• _Data records_
<<<<

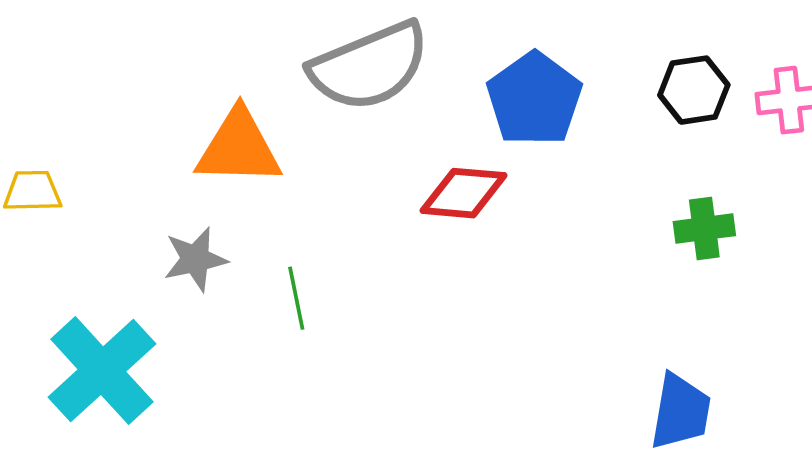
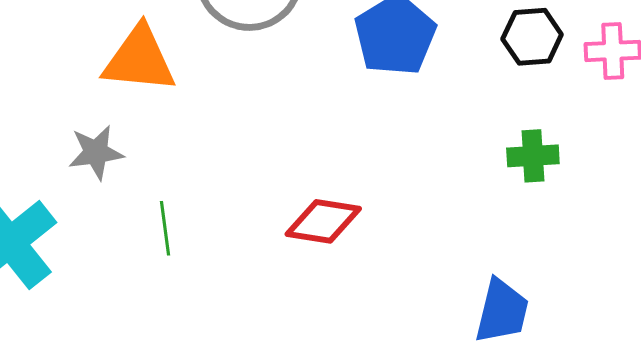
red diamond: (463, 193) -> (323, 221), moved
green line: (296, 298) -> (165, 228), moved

>>>>
<<<<

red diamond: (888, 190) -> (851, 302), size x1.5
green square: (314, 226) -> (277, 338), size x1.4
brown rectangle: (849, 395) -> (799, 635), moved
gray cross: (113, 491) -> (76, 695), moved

>>>>

In the material above, please find every line that includes the word "moved" and copy it.

red diamond: (463, 193) -> (323, 221), moved
green line: (296, 298) -> (165, 228), moved
brown rectangle: (849, 395) -> (799, 635), moved
gray cross: (113, 491) -> (76, 695), moved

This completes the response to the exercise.